■ **ASSIGNMENT**
For the entries below, the result should be an exact transcription of the lines from the one with "(371, 351) = (437, 465): none" up to and including the one with "(694, 172) = (278, 334): none", and only those.

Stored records
= = = = =

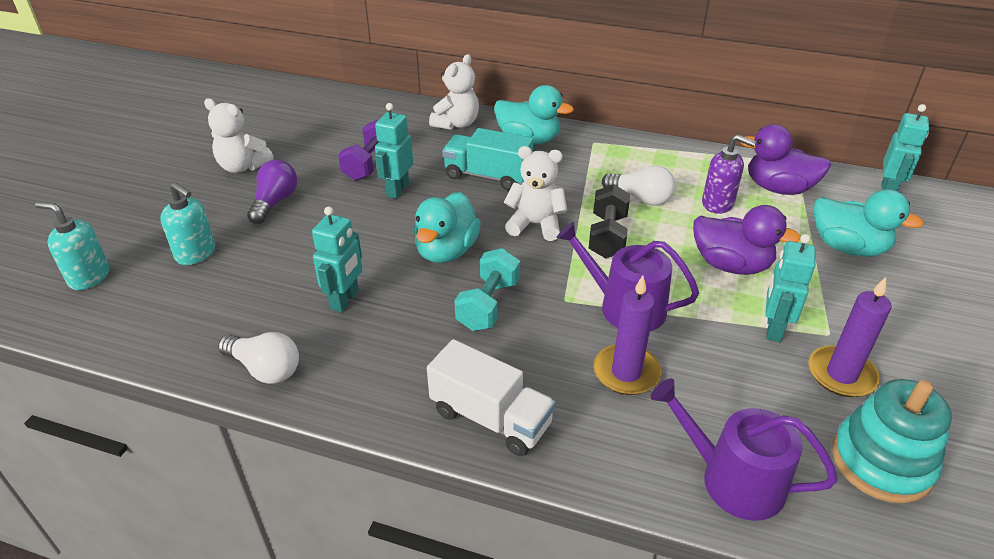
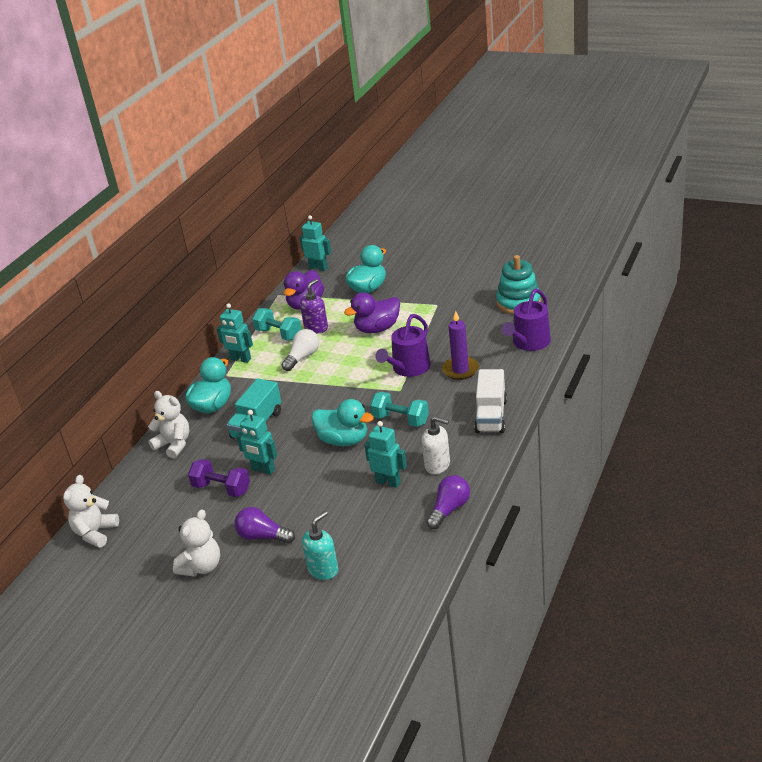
camera: 80 degrees left, 5 degrees down
(89, 277) = (342, 627): turquoise soap dispenser -> none
(265, 369) = (449, 509): white light bulb -> purple light bulb
(371, 351) = (437, 465): none -> white soap dispenser
(490, 418) = (491, 416): white truck -> white truck turned 150 degrees clockwise
(535, 225) = (322, 402): white teddy bear -> white teddy bear (95, 533)
(607, 236) = (341, 372): black dumbbell -> none
(694, 172) = (278, 334): none -> turquoise dumbbell
(731, 265) = (377, 329): purple duck -> purple duck turned 150 degrees counterclockwise
(773, 328) = (431, 320): turquoise robot -> turquoise robot (240, 359)
(841, 374) = (465, 305): purple candle -> none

= = = = =

■ **ANSWER TO THE EXERCISE**
(371, 351) = (437, 465): none -> white soap dispenser
(490, 418) = (491, 416): white truck -> white truck turned 150 degrees clockwise
(535, 225) = (322, 402): white teddy bear -> white teddy bear (95, 533)
(607, 236) = (341, 372): black dumbbell -> none
(694, 172) = (278, 334): none -> turquoise dumbbell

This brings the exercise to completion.